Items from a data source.
*****

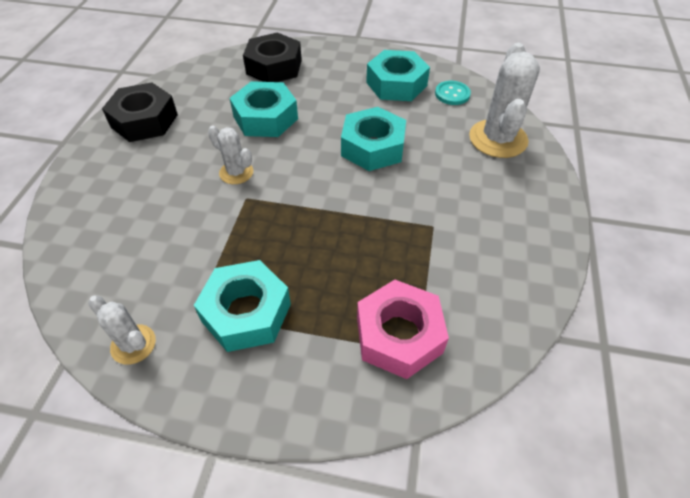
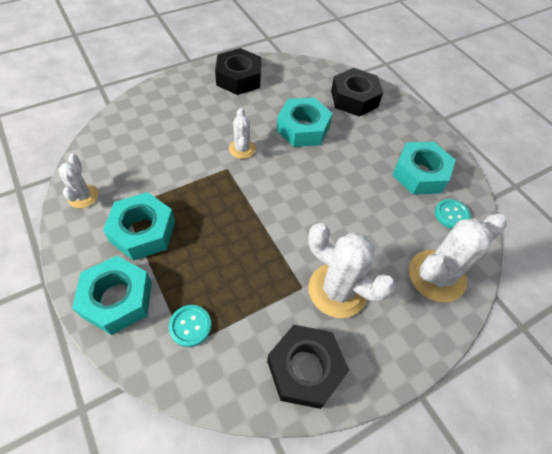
camera: 45 degrees right, 5 degrees up
turquoise nut [341,107,406,171] -> turquoise nut moved to [72,256,152,335]
pink nut [357,280,449,379] -> turquoise button [169,305,212,347]
none -> black nut [267,325,349,409]
none -> white cactus [308,223,396,318]

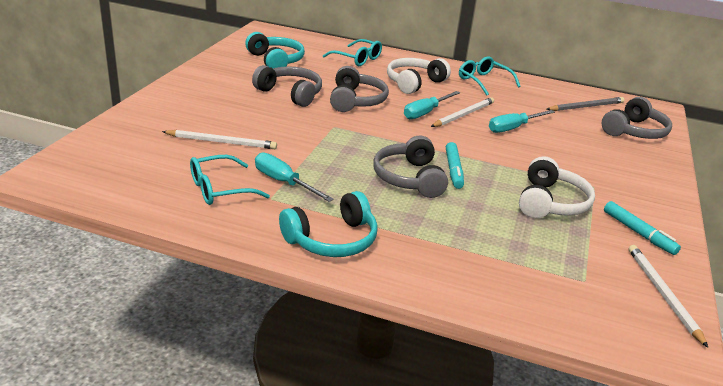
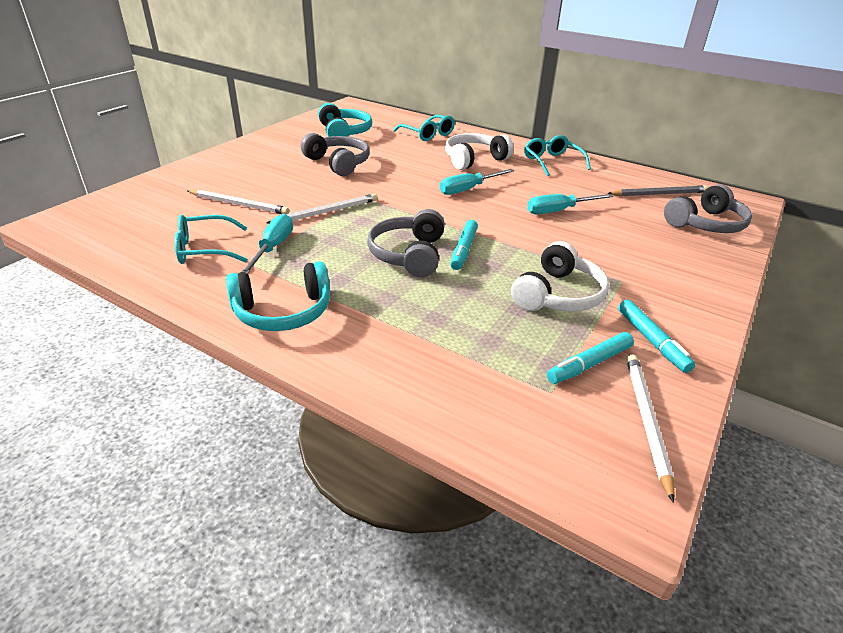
camera: 15 degrees right, 5 degrees up
turquoise screwdriver [255,152,334,202] -> turquoise screwdriver turned 45 degrees clockwise [241,214,293,274]
grey headphones [330,66,389,112] -> none
white pencil [431,97,494,127] -> white pencil moved to [267,193,377,223]
none -> turquoise marker [547,332,634,384]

*****

Pick up at the line containing "turquoise nut [341,107,406,171]" and copy each line exactly until the data ends, including that last line; copy no pictures.

turquoise nut [341,107,406,171] -> turquoise nut moved to [72,256,152,335]
pink nut [357,280,449,379] -> turquoise button [169,305,212,347]
none -> black nut [267,325,349,409]
none -> white cactus [308,223,396,318]

camera: 15 degrees right, 5 degrees up
turquoise screwdriver [255,152,334,202] -> turquoise screwdriver turned 45 degrees clockwise [241,214,293,274]
grey headphones [330,66,389,112] -> none
white pencil [431,97,494,127] -> white pencil moved to [267,193,377,223]
none -> turquoise marker [547,332,634,384]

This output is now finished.